→ **What is being asked**: Would you please repeat exactly the entries below, starting at the line with "yellow rectangle: (81, 168)" and ending at the line with "gray semicircle: (270, 156)", and nothing outside that range? Leave out the pictures.

*** Opening Dataset entries ***

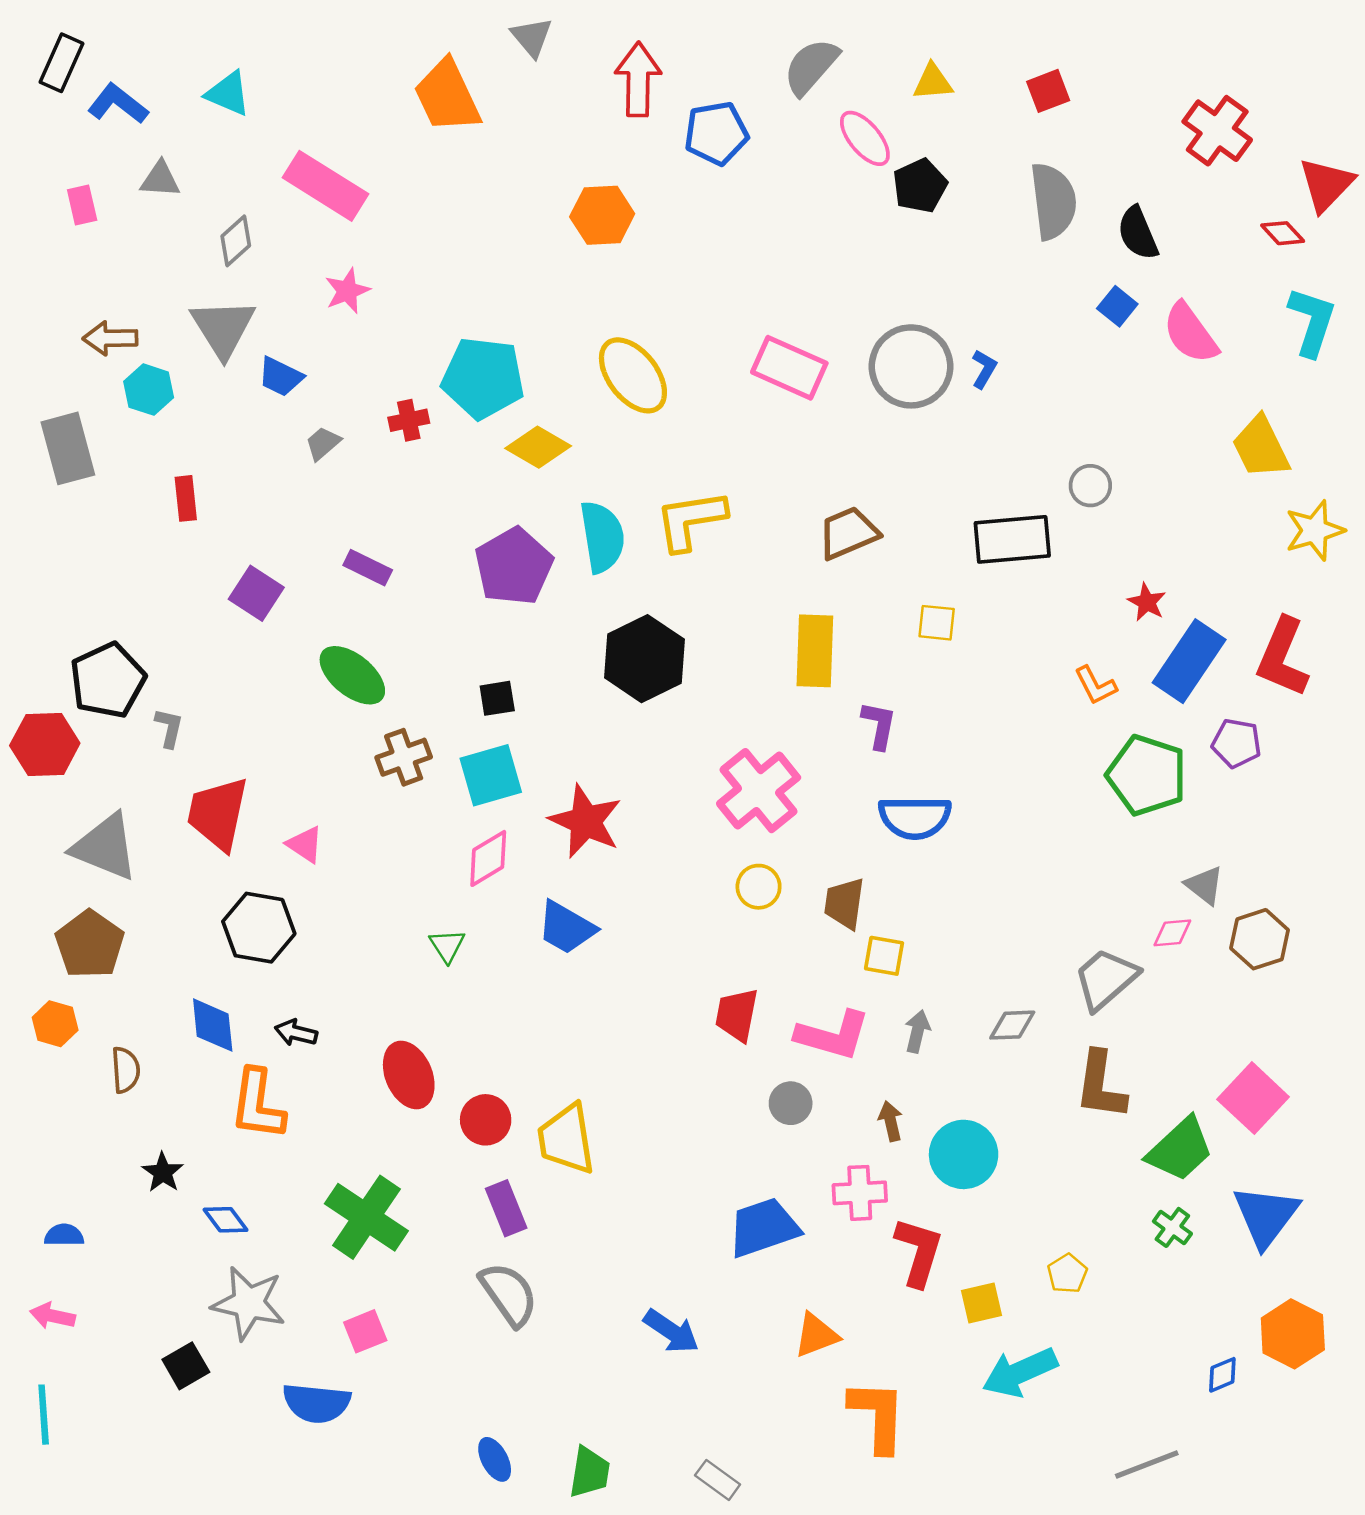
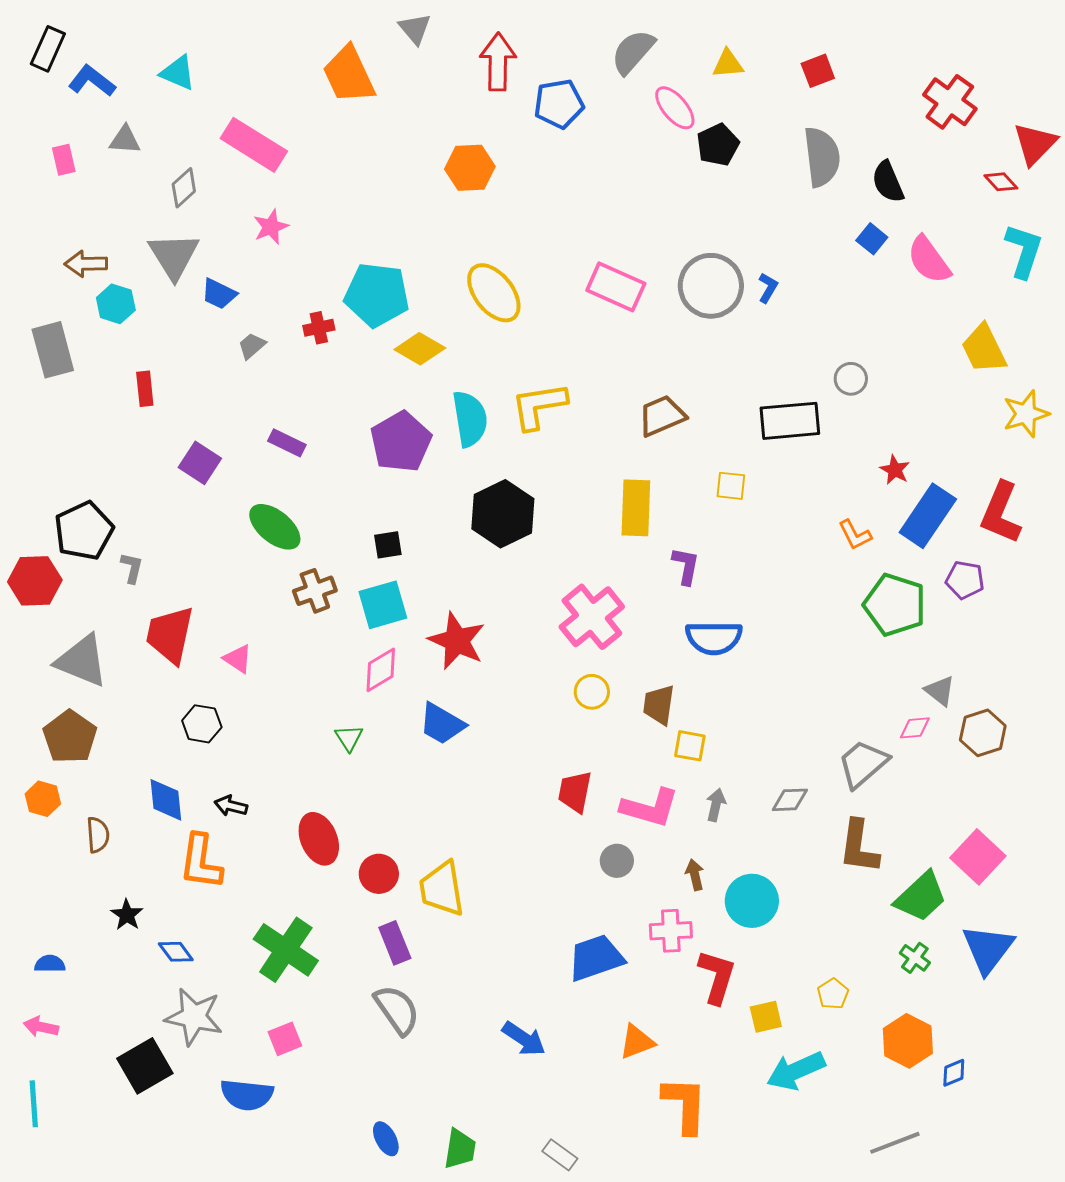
black hexagon: (259, 928) -> (202, 724), size x0.7
orange hexagon: (1293, 1334) -> (908, 1041), moved
black square: (186, 1366) -> (145, 1066), size x1.5

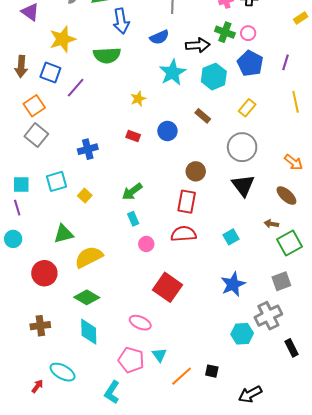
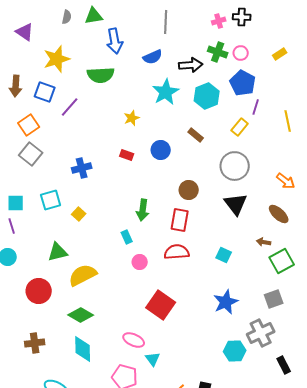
yellow rectangle: (301, 18) -> (280, 54), moved
purple line: (285, 62) -> (256, 107), moved
green arrow: (132, 192) -> (143, 210), moved, turned -45
cyan square: (231, 237) -> (224, 255), turned -35
cyan triangle: (159, 355) -> (153, 359), moved

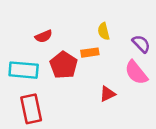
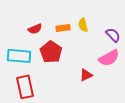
orange rectangle: (90, 53) -> (63, 28), moved
pink semicircle: (136, 73) -> (109, 58), turned -80

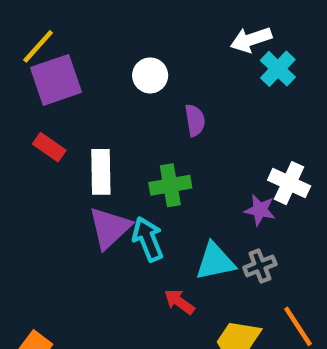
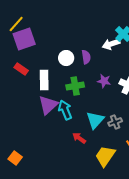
white arrow: (251, 40) -> (111, 44), moved
white circle: (150, 75) -> (66, 58), moved
purple star: (260, 210) -> (104, 81), moved
cyan triangle: (215, 261) -> (95, 120), turned -36

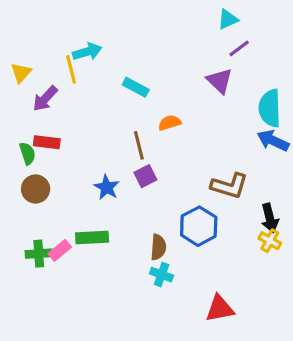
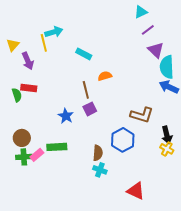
purple triangle: (220, 81) -> (156, 50), moved
purple arrow: (45, 99) -> (28, 61), turned -66
brown circle: (36, 189) -> (22, 138), moved
red triangle: (220, 309) -> (136, 191), turned 36

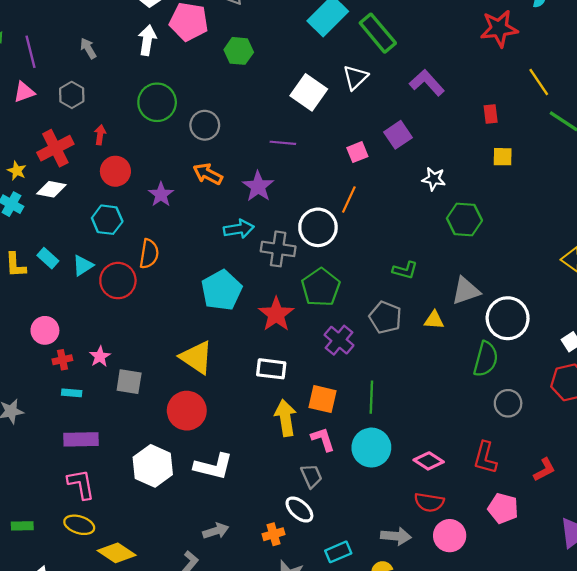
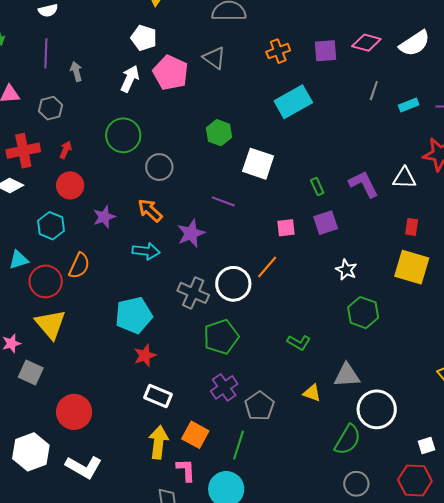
green rectangle: (378, 33) -> (317, 187), moved, size x0.5
green hexagon: (239, 51) -> (219, 133), moved
purple line: (31, 52) -> (46, 53), moved
white triangle: (355, 77) -> (404, 178), moved, turned 30
white square: (309, 92) -> (258, 164), turned -32
yellow square: (503, 157) -> (412, 267), size x1.8
cyan arrow: (239, 229) -> (146, 251), moved
red star: (276, 314) -> (145, 356), moved, size x0.7
gray pentagon: (385, 317) -> (259, 406), moved
yellow triangle: (196, 357) -> (50, 324), moved

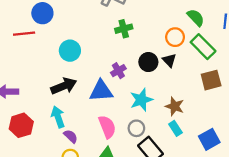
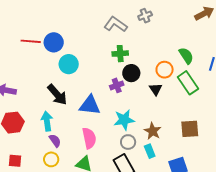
blue circle: (42, 13) -> (54, 42), moved
black circle: (148, 62) -> (131, 73), moved
purple cross: (118, 71) -> (117, 85), moved
brown square: (211, 80) -> (190, 129), moved
black arrow: (64, 86) -> (57, 95), turned 60
gray circle: (136, 128) -> (128, 142), moved

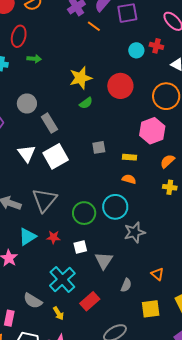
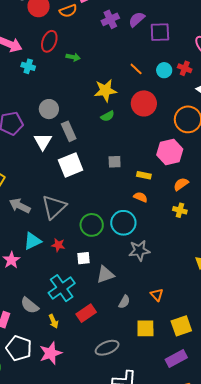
orange line: (94, 26) -> (136, 69), moved
green arrow: (34, 59) -> (73, 57), moved
white triangle: (27, 154) -> (43, 141), moved
gray triangle: (104, 261) -> (105, 275), turned 30

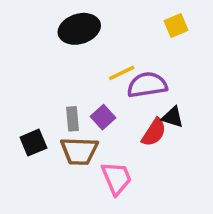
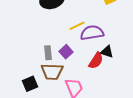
black square: (33, 143) -> (30, 84), moved

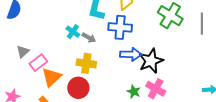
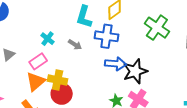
cyan cross: (73, 32) -> (47, 39), moved
pink rectangle: (38, 63) -> (38, 61), moved
yellow cross: (86, 63) -> (58, 80), moved

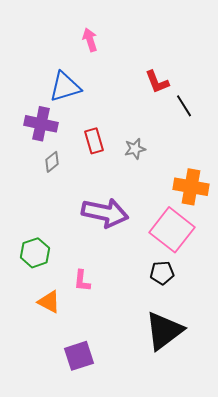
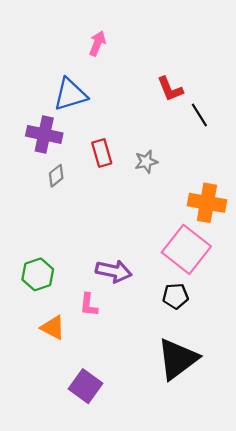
pink arrow: (90, 40) -> (97, 43), turned 40
purple arrow: (105, 213) -> (114, 271), moved, size x0.7
purple square: (79, 356) -> (85, 386), turned -36

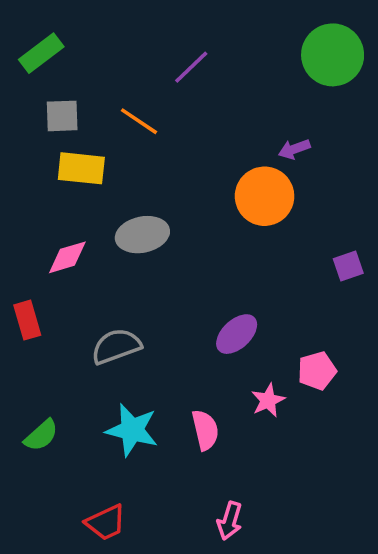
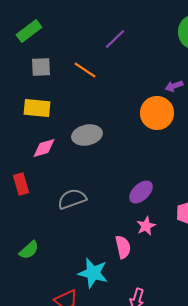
yellow rectangle: (81, 168) -> (37, 108), moved
pink star: (268, 400) -> (146, 226), moved
cyan star: (132, 430) -> (93, 273), moved

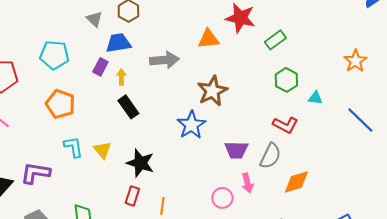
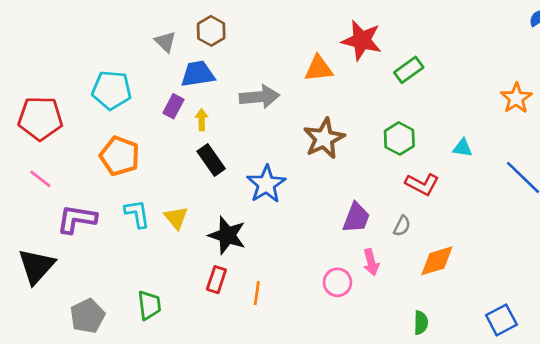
green hexagon: (286, 80) -> (399, 138), moved
blue star: (191, 125) -> (266, 184), moved
purple trapezoid: (236, 150) -> (356, 218), turned -70
gray semicircle: (270, 156) -> (402, 226), size x0.6
purple L-shape: (35, 173) -> (77, 219), moved

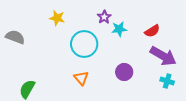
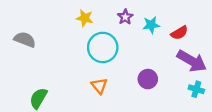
yellow star: (57, 18) -> (85, 18), moved
cyan star: (119, 29) -> (151, 25), moved

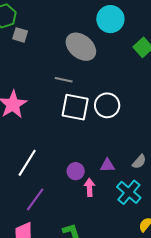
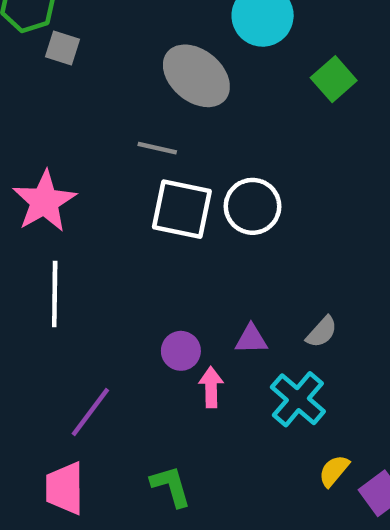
white line: (27, 163) -> (55, 294), moved, turned -32

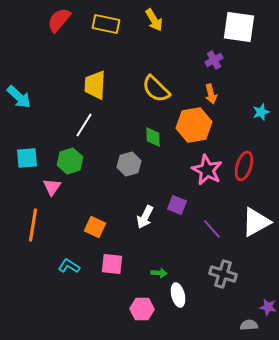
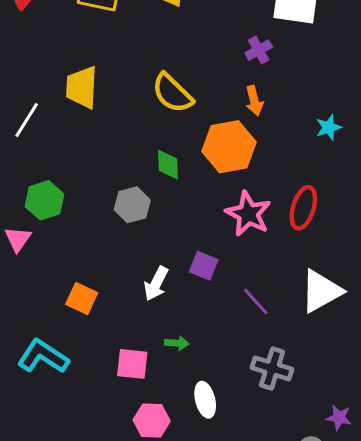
white line: (84, 125) -> (27, 120), moved
pink square: (112, 264) -> (132, 364), moved
cyan L-shape: (69, 266) -> (43, 357), size x1.6
green arrow: (159, 273) -> (177, 343), moved

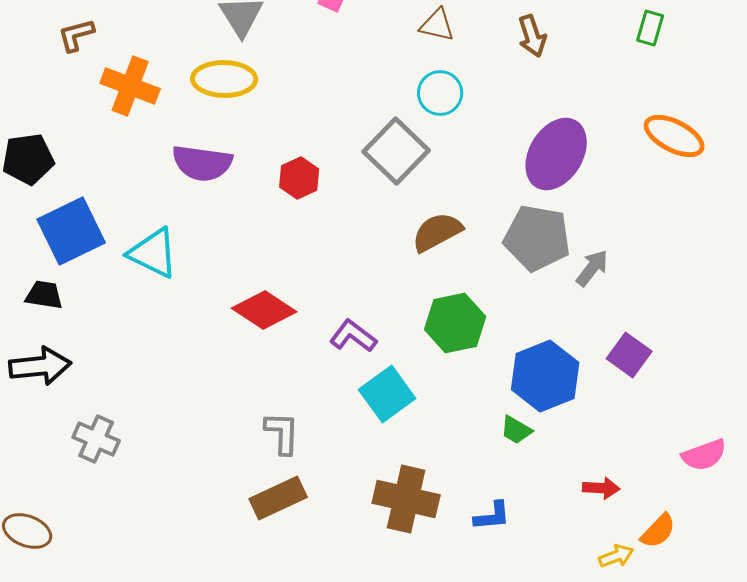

*** Closing Dataset entries ***

→ **Solution to this task**:
yellow rectangle: (81, 168) -> (37, 108), moved
pink star: (268, 400) -> (146, 226), moved
cyan star: (132, 430) -> (93, 273), moved

green hexagon: (286, 80) -> (399, 138), moved
blue star: (191, 125) -> (266, 184), moved
purple trapezoid: (236, 150) -> (356, 218), turned -70
gray semicircle: (270, 156) -> (402, 226), size x0.6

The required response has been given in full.